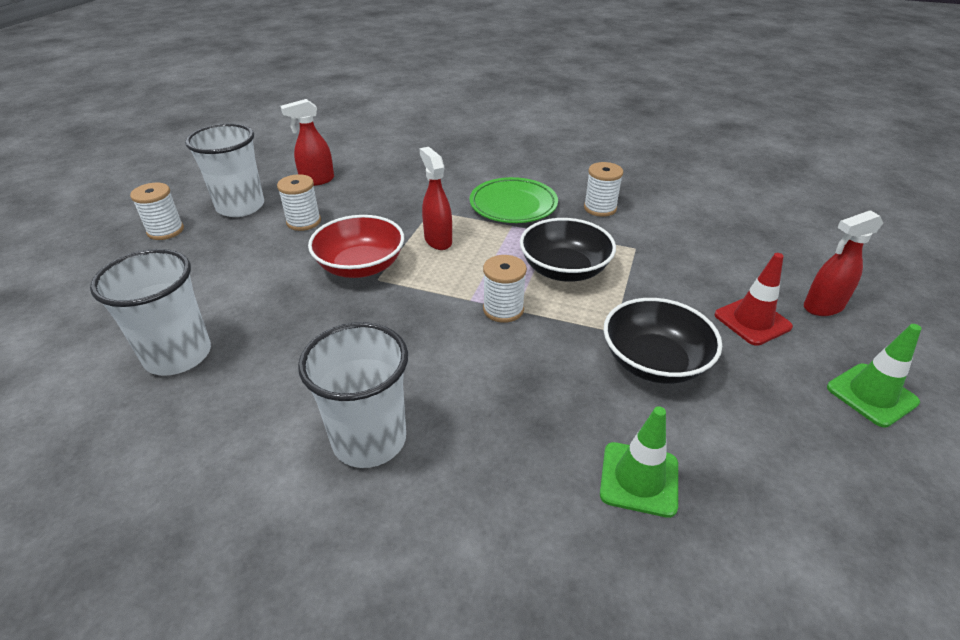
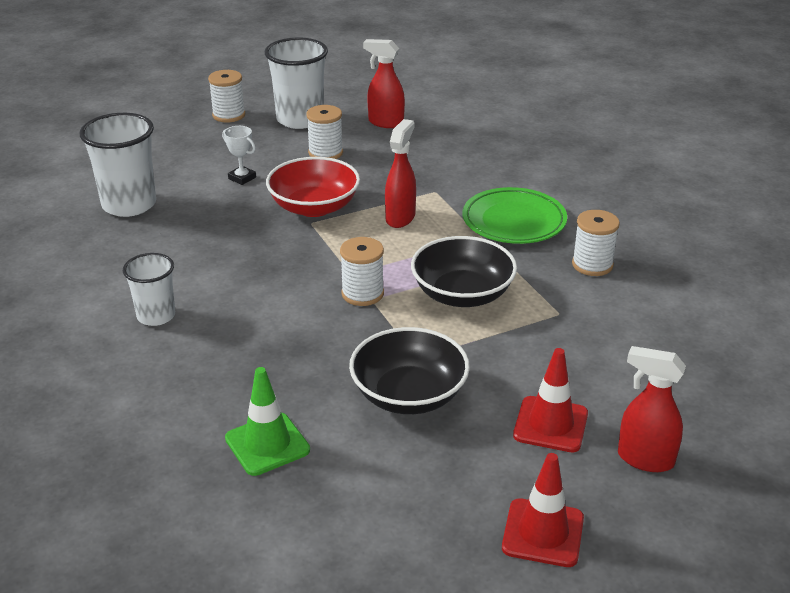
camera: 45 degrees right, 5 degrees down
(260, 275) = (242, 178): none -> white trophy
(369, 440) = (156, 316): white cup -> white cup, size x0.61
(871, 395) = (543, 533): green traffic cone -> red traffic cone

§ **PROBLEM**:
Leave out the pictures; repeat the data exactly.

§ **EXERCISE RESPONSE**:
camera: 45 degrees right, 5 degrees down
(260, 275) = (242, 178): none -> white trophy
(369, 440) = (156, 316): white cup -> white cup, size x0.61
(871, 395) = (543, 533): green traffic cone -> red traffic cone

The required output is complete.